[[ Provided material, beginning ]]

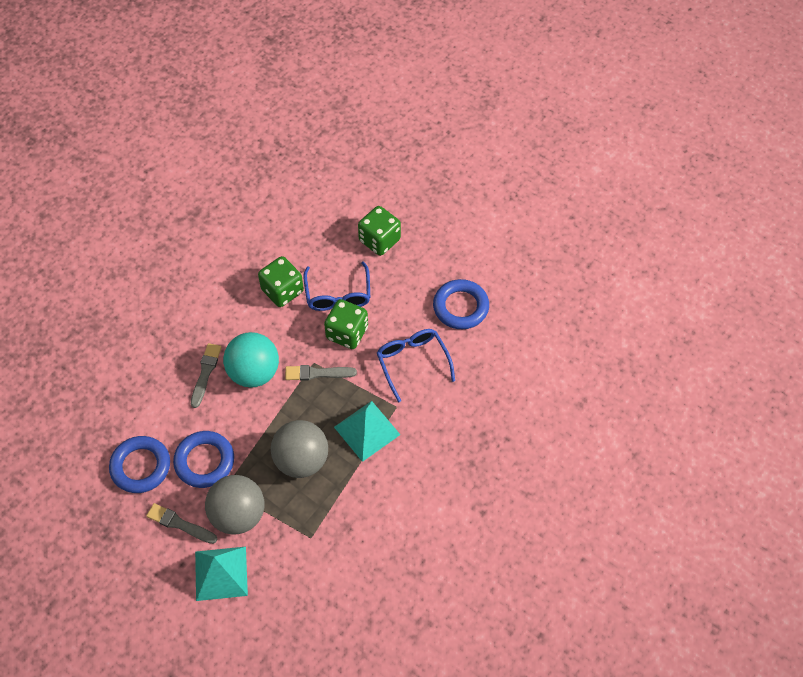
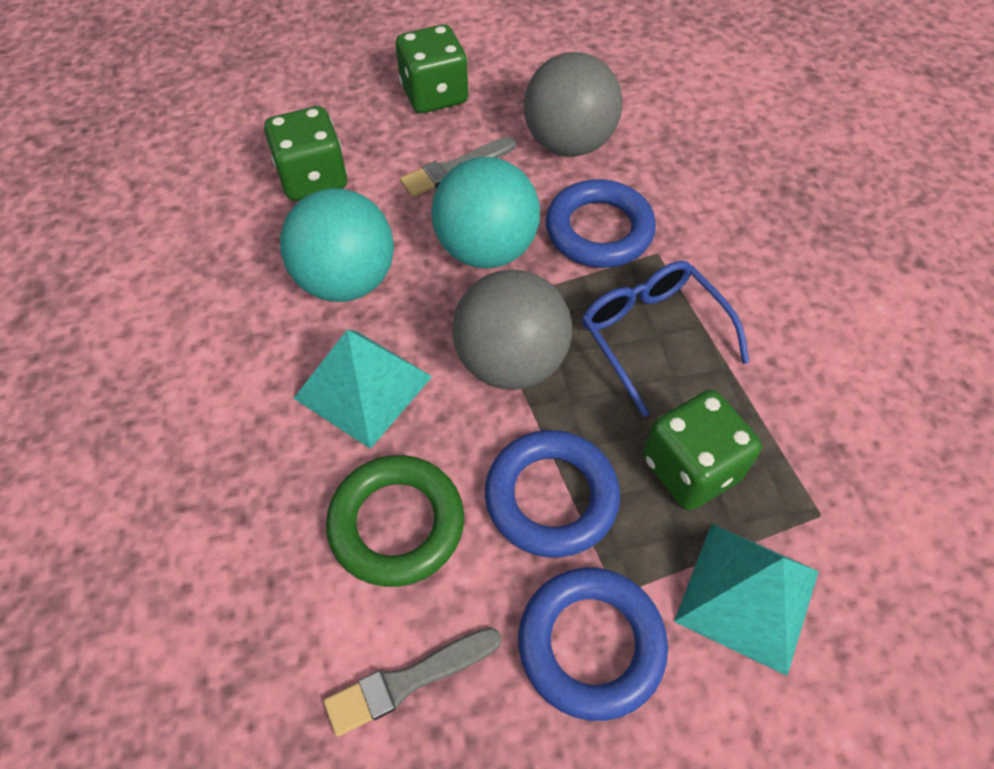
blue glasses: 2 -> 1
green ring: 0 -> 1
grey brush: 3 -> 2
turquoise ball: 1 -> 2

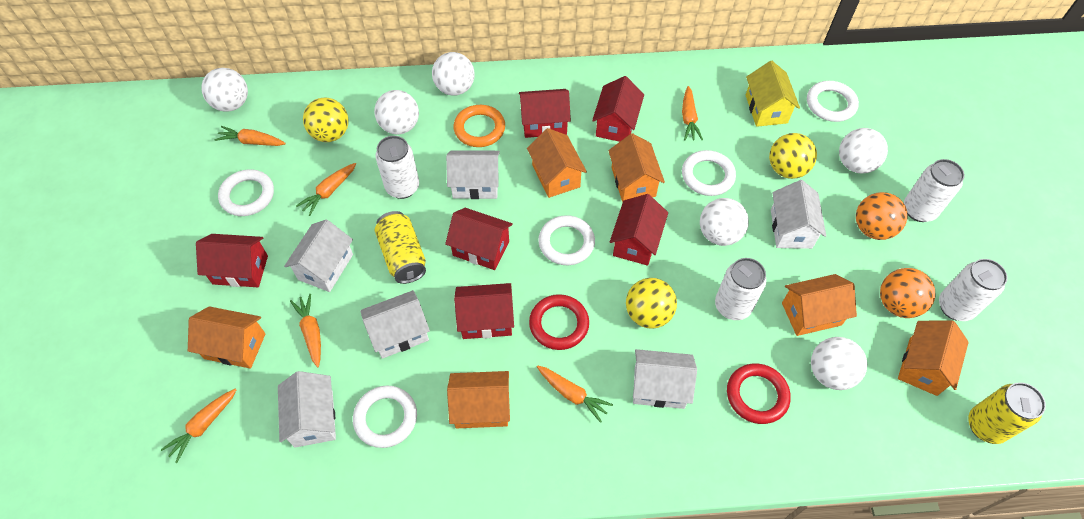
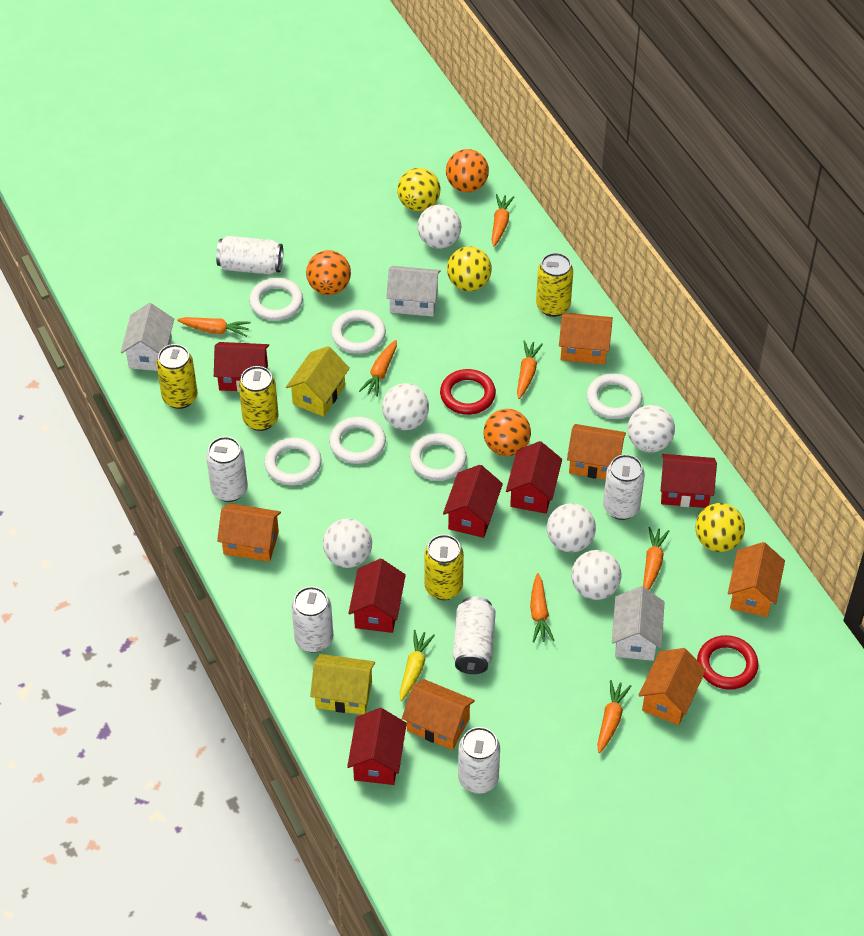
orange ball: 2 -> 3
orange carrot: 6 -> 7
orange ring: 1 -> 0
white can: 4 -> 6
white house: 6 -> 3
white ring: 5 -> 6
yellow can: 2 -> 4
yellow carrot: 0 -> 1
yellow house: 1 -> 2

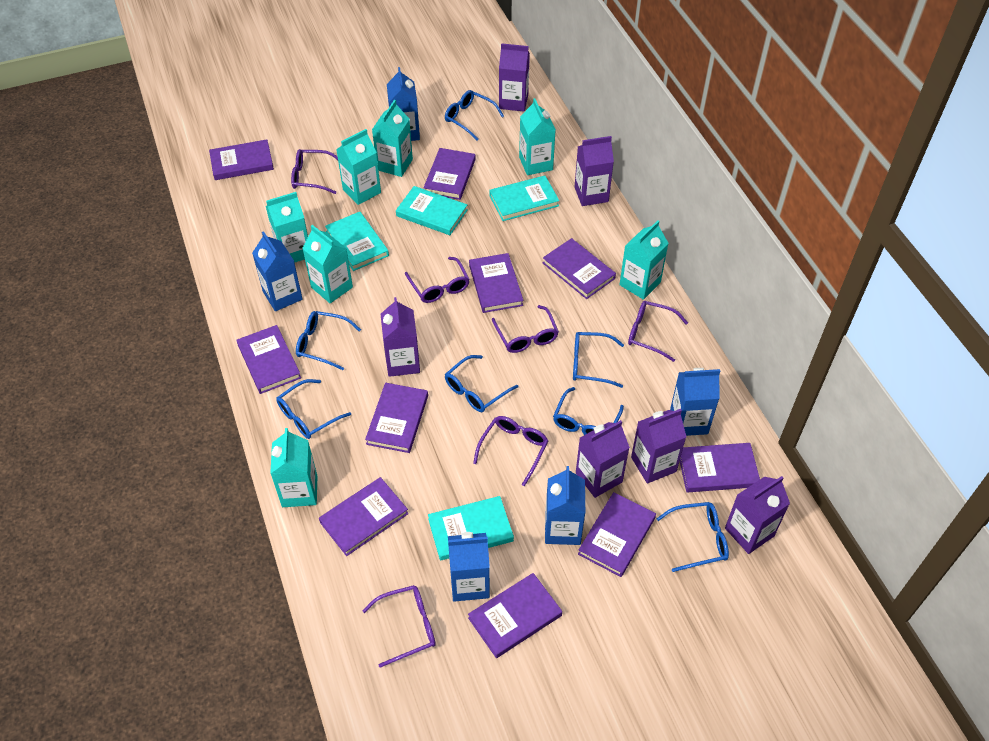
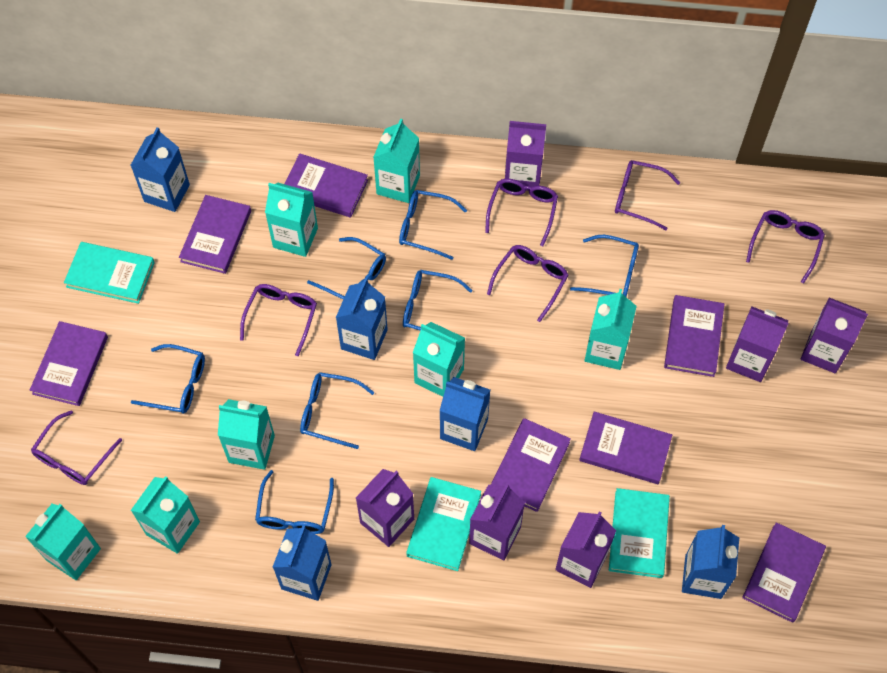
purple book: 10 -> 7
turquoise book: 4 -> 3

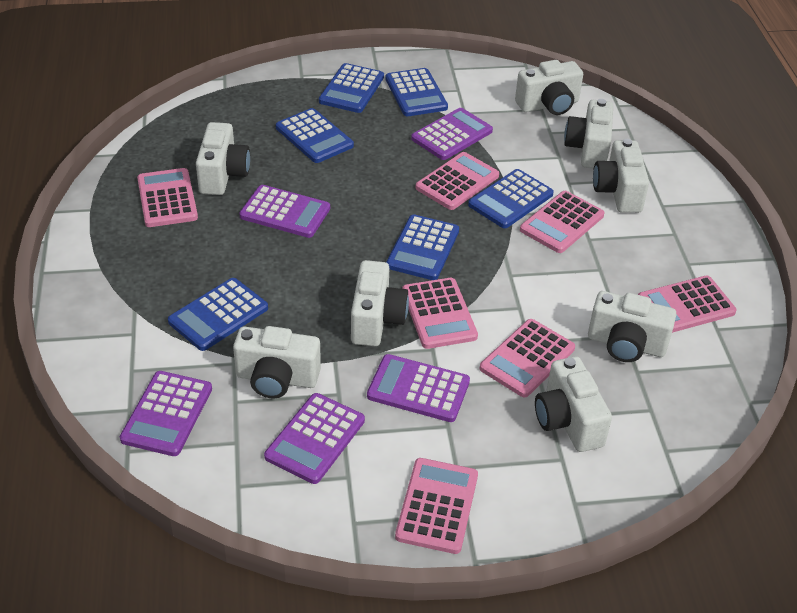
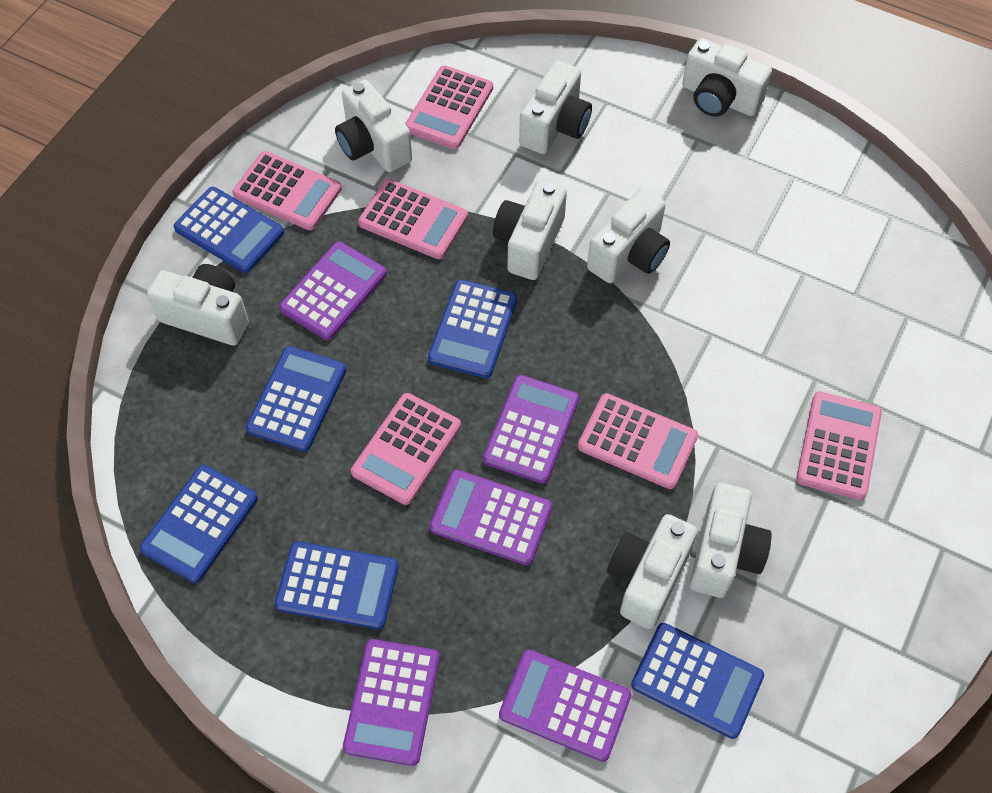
pink calculator: 7 -> 6

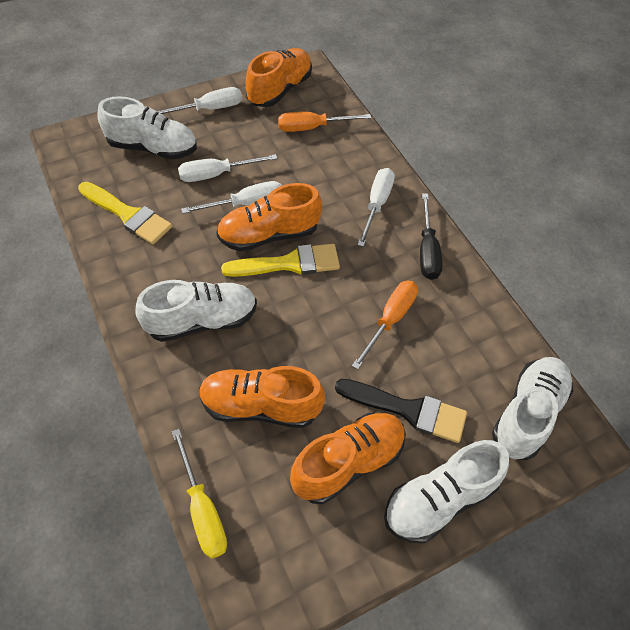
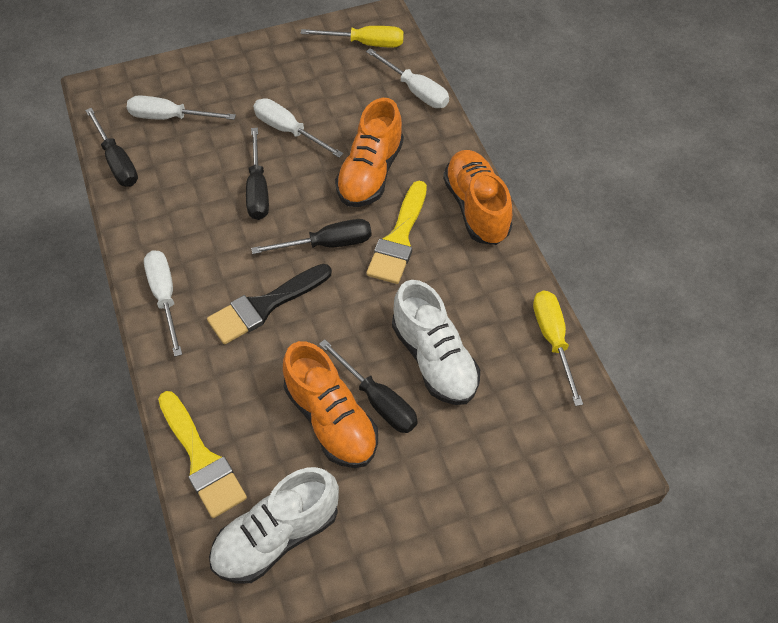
black screwdriver: 1 -> 4
orange screwdriver: 2 -> 0
orange shoe: 4 -> 3
white shoe: 4 -> 2
yellow screwdriver: 1 -> 2

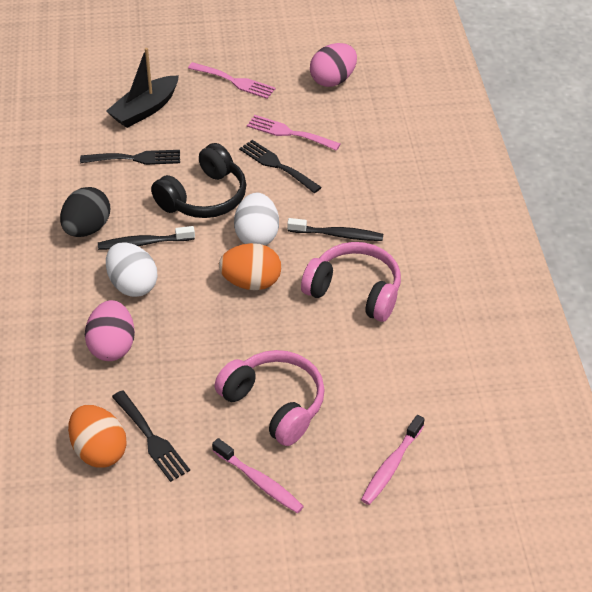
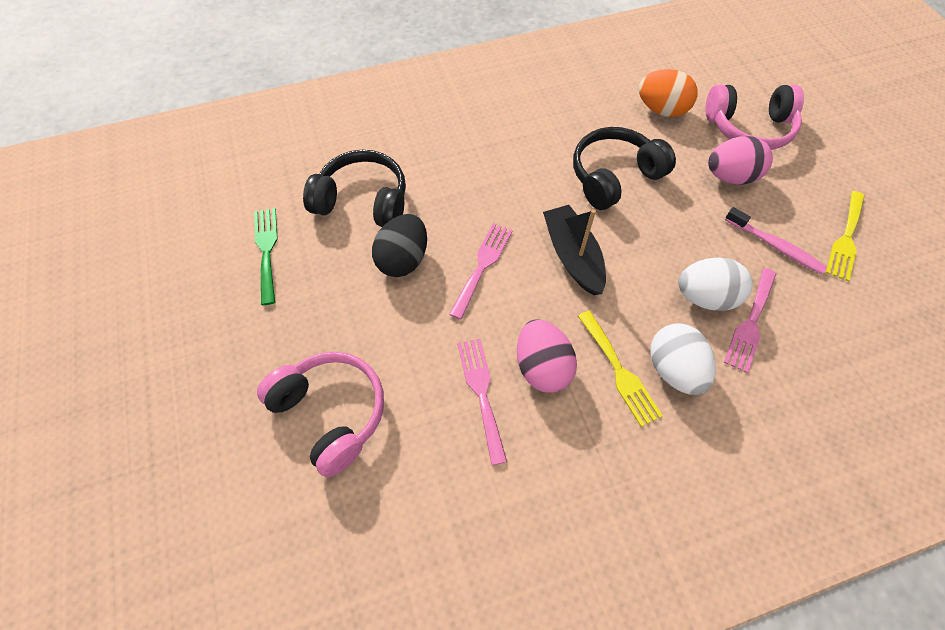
black fork: 3 -> 0
black headphones: 1 -> 2
black toothbrush: 2 -> 0
green fork: 0 -> 1
orange egg: 2 -> 1
pink fork: 2 -> 3
pink toothbrush: 2 -> 1
yellow fork: 0 -> 2

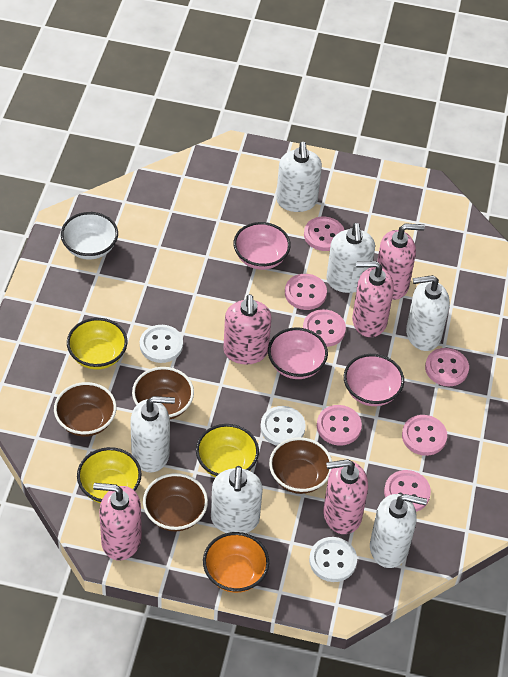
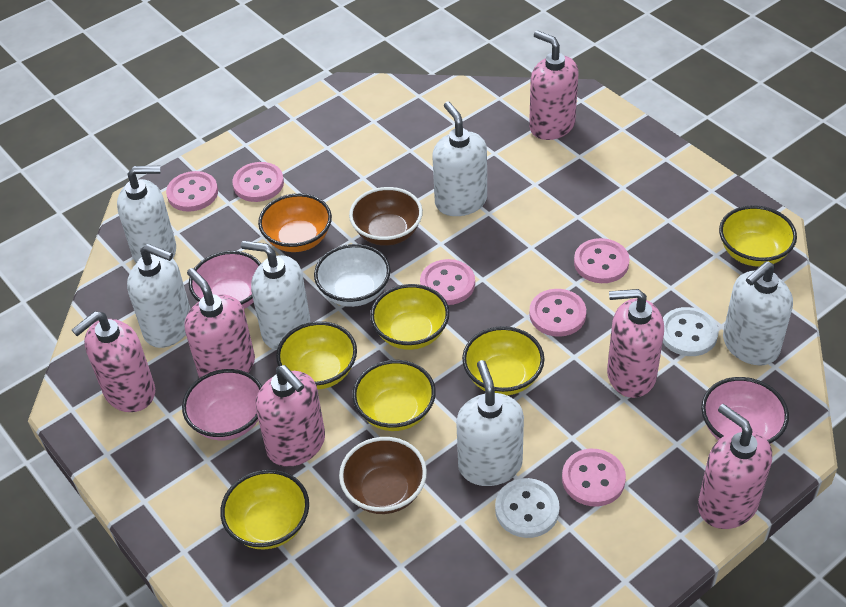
brown bowl: 4 -> 2
pink button: 7 -> 6
pink soap dispenser: 5 -> 6
white button: 3 -> 2
yellow bowl: 3 -> 6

[[ Provided material, end ]]

Go through the data above and copy each line that holds the word "white".

* _Expected answer_:
white can: 4 -> 6
white house: 6 -> 3
white ring: 5 -> 6
white shoe: 4 -> 2
white button: 3 -> 2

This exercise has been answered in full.